> **Prompt**
Please give back the listing exactly, without any of its pictures.

Supplied data: Begin

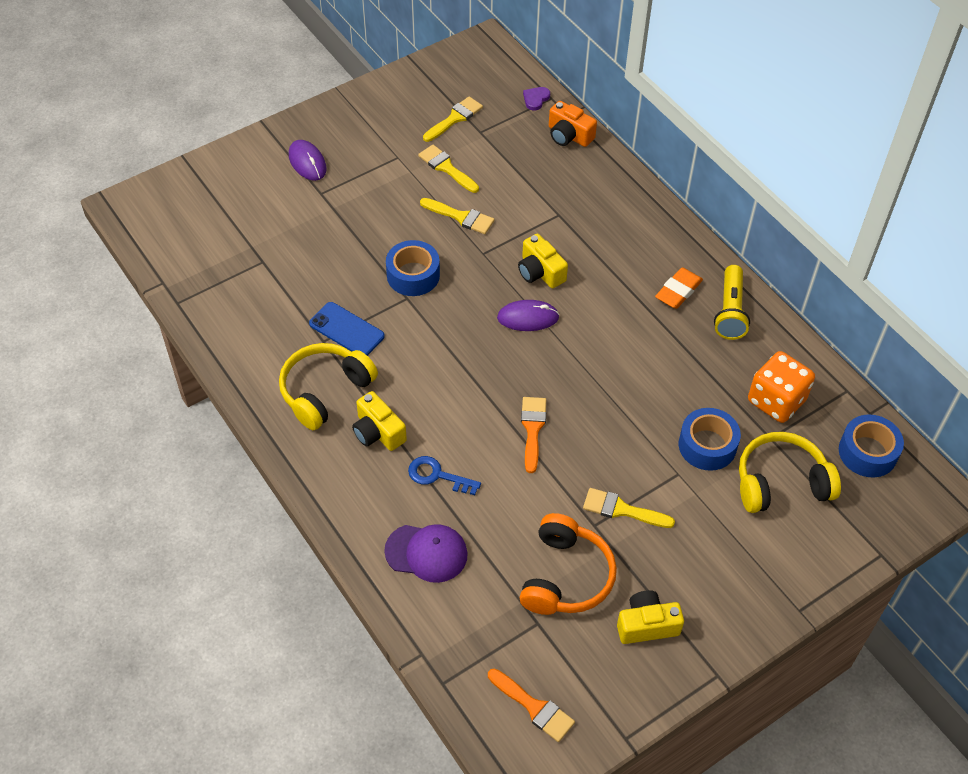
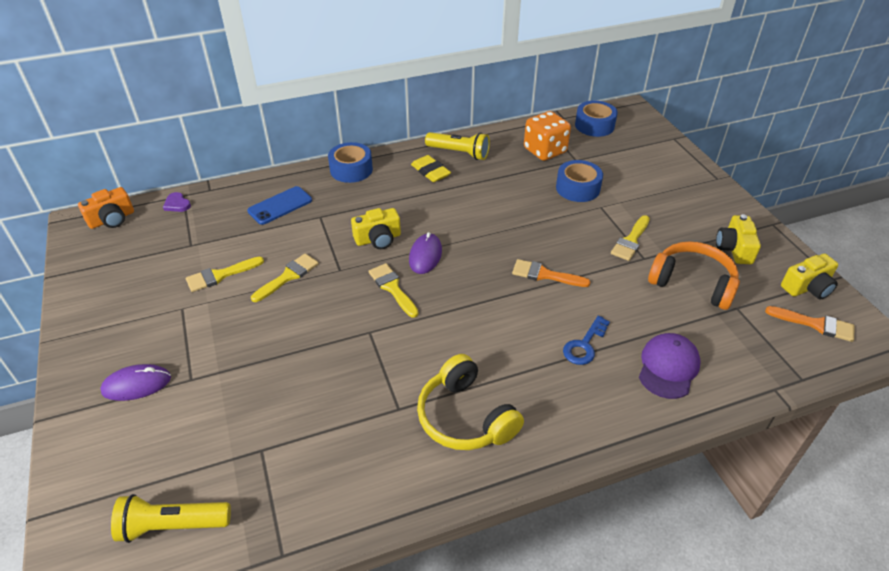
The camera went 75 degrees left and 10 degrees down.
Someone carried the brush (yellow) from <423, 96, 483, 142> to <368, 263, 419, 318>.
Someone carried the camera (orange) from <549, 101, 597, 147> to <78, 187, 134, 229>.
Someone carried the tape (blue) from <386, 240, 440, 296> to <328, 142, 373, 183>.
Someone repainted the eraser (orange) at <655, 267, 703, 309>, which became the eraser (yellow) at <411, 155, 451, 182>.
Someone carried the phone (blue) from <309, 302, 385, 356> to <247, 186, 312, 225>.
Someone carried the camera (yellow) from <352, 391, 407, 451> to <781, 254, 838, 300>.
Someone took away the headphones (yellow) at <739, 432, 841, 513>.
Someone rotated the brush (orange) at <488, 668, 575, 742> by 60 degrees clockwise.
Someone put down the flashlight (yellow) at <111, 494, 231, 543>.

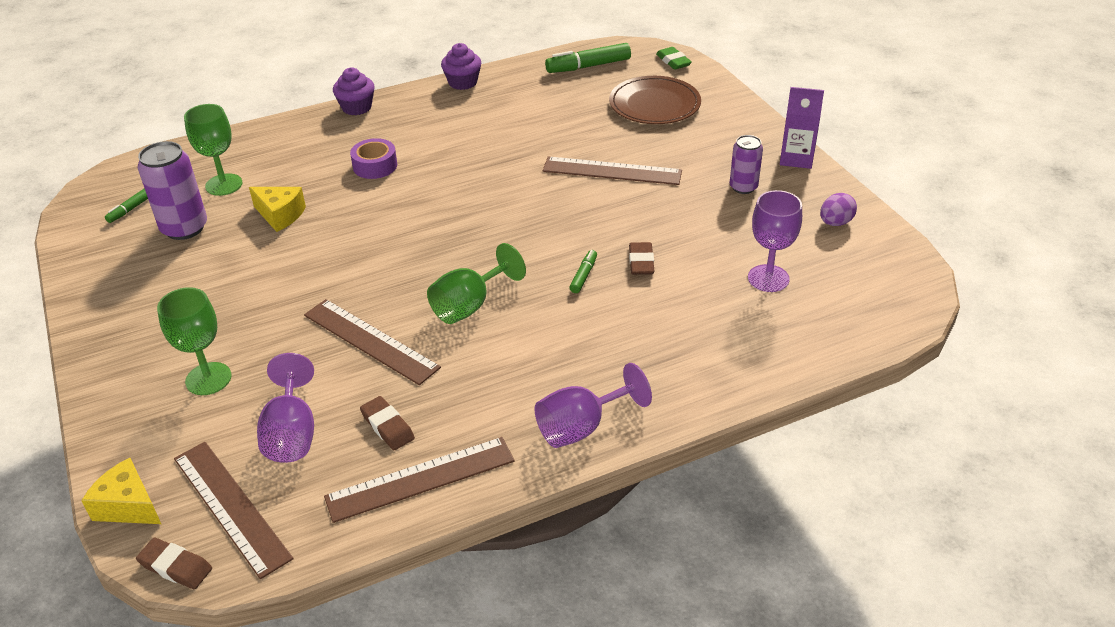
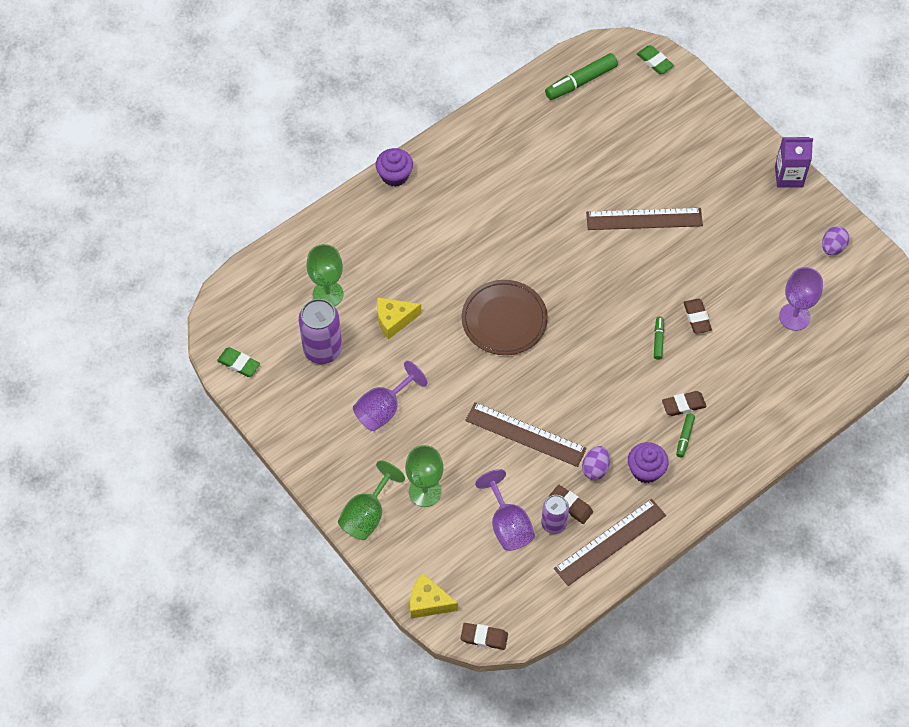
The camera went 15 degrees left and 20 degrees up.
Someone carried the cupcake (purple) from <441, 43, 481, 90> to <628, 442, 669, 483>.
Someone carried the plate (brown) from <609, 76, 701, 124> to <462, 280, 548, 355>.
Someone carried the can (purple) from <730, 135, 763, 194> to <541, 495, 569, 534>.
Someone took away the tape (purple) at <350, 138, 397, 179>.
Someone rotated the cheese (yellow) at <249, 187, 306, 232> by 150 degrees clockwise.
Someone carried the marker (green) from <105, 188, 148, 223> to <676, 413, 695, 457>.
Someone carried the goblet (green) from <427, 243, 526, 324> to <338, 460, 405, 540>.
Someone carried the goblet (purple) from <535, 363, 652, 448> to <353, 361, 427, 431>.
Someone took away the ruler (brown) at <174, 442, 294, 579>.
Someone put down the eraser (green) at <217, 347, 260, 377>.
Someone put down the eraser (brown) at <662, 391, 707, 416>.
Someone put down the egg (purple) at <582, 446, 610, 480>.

Supplied data: End

> **Answer to this task**
The camera went 75 degrees left and 10 degrees down.
Someone carried the brush (yellow) from <423, 96, 483, 142> to <368, 263, 419, 318>.
Someone carried the camera (orange) from <549, 101, 597, 147> to <78, 187, 134, 229>.
Someone carried the tape (blue) from <386, 240, 440, 296> to <328, 142, 373, 183>.
Someone repainted the eraser (orange) at <655, 267, 703, 309>, which became the eraser (yellow) at <411, 155, 451, 182>.
Someone carried the phone (blue) from <309, 302, 385, 356> to <247, 186, 312, 225>.
Someone carried the camera (yellow) from <352, 391, 407, 451> to <781, 254, 838, 300>.
Someone took away the headphones (yellow) at <739, 432, 841, 513>.
Someone rotated the brush (orange) at <488, 668, 575, 742> by 60 degrees clockwise.
Someone put down the flashlight (yellow) at <111, 494, 231, 543>.

The camera went 15 degrees left and 20 degrees up.
Someone carried the cupcake (purple) from <441, 43, 481, 90> to <628, 442, 669, 483>.
Someone carried the plate (brown) from <609, 76, 701, 124> to <462, 280, 548, 355>.
Someone carried the can (purple) from <730, 135, 763, 194> to <541, 495, 569, 534>.
Someone took away the tape (purple) at <350, 138, 397, 179>.
Someone rotated the cheese (yellow) at <249, 187, 306, 232> by 150 degrees clockwise.
Someone carried the marker (green) from <105, 188, 148, 223> to <676, 413, 695, 457>.
Someone carried the goblet (green) from <427, 243, 526, 324> to <338, 460, 405, 540>.
Someone carried the goblet (purple) from <535, 363, 652, 448> to <353, 361, 427, 431>.
Someone took away the ruler (brown) at <174, 442, 294, 579>.
Someone put down the eraser (green) at <217, 347, 260, 377>.
Someone put down the eraser (brown) at <662, 391, 707, 416>.
Someone put down the egg (purple) at <582, 446, 610, 480>.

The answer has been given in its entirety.